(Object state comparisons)
-=-=-=-=-

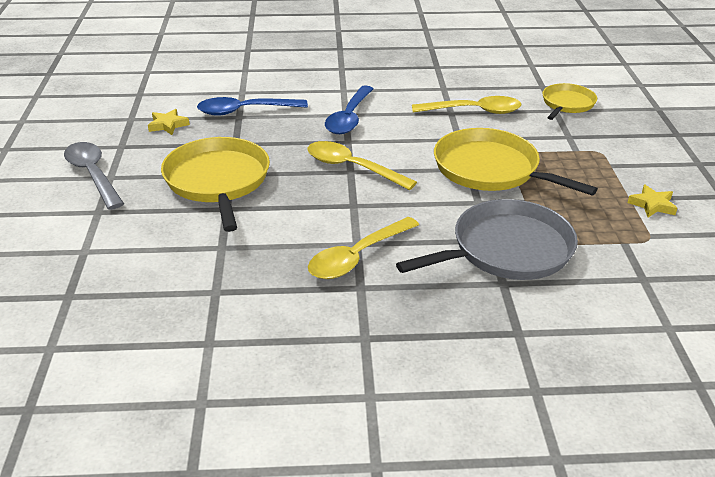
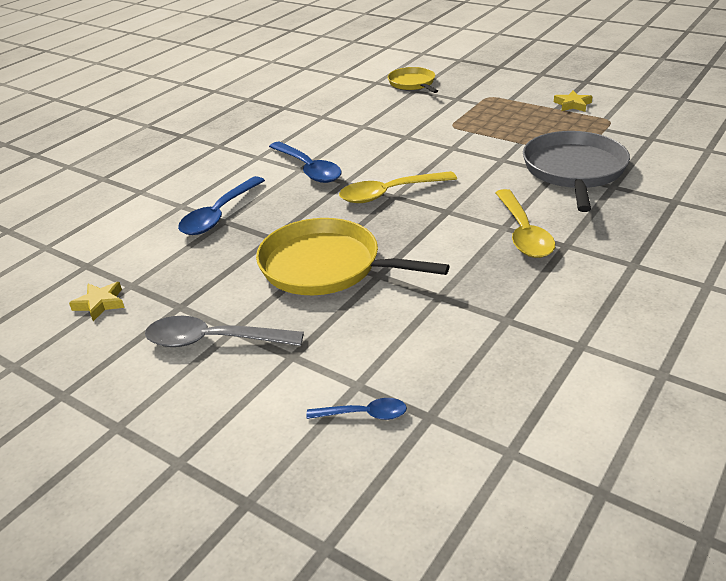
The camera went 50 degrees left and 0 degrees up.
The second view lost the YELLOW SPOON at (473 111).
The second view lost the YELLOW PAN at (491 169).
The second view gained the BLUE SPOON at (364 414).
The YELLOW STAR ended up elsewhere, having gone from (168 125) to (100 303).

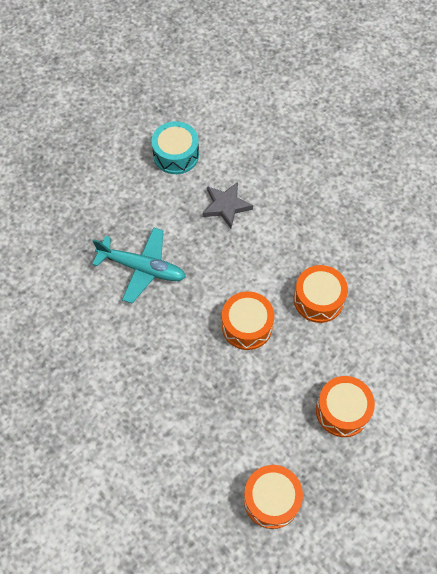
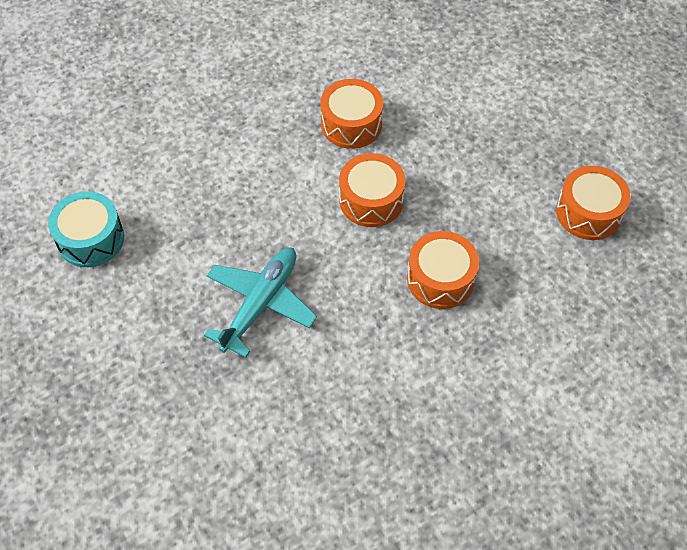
The camera went 80 degrees left and 5 degrees down.
The second view lost the GREY STAR at (226 206).
The ORANGE DRUM ended up elsewhere, having gone from (342 410) to (440 279).

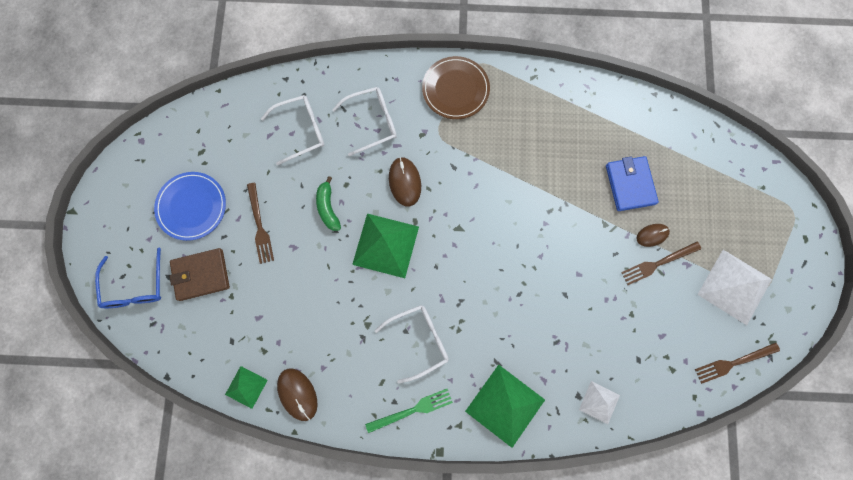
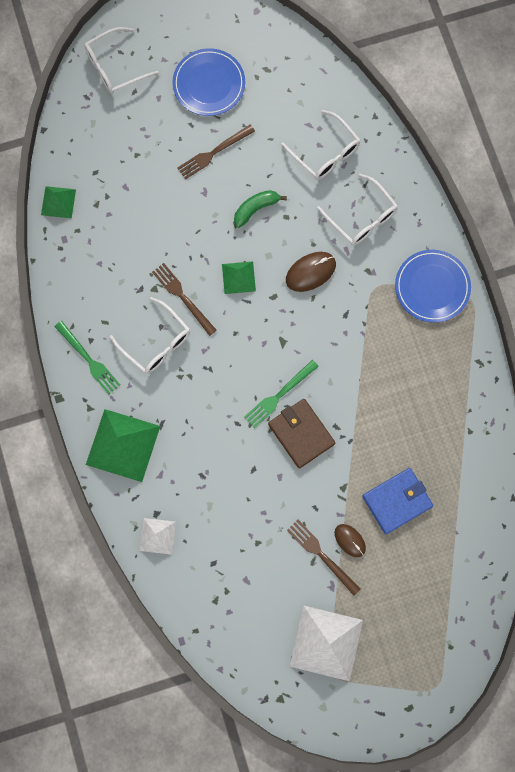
The camera went 70 degrees right and 0 degrees up.
The second view lost the BROWN MOUSE at (297 394).
The second view gained the GREEN FORK at (279 395).
The BROWN WALLET ended up elsewhere, having gone from (201 275) to (301 434).
The BROWN FORK ended up elsewhere, having gone from (734 362) to (183 297).
What was the BLUE GLASSES at (135 287) turned into the WHITE GLASSES at (114 67).
What was the BROWN PLATE at (455 89) turned into the BLUE PLATE at (432 287).
The size of the GREEN PYRAMID at (386 245) changed by a factor of 0.55.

-=-=-=-=-

Copy out each line of the entries that holds "elsewhere".

▶ **Task solution**
The YELLOW STAR ended up elsewhere, having gone from (168 125) to (100 303).
The ORANGE DRUM ended up elsewhere, having gone from (342 410) to (440 279).
The BROWN WALLET ended up elsewhere, having gone from (201 275) to (301 434).
The BROWN FORK ended up elsewhere, having gone from (734 362) to (183 297).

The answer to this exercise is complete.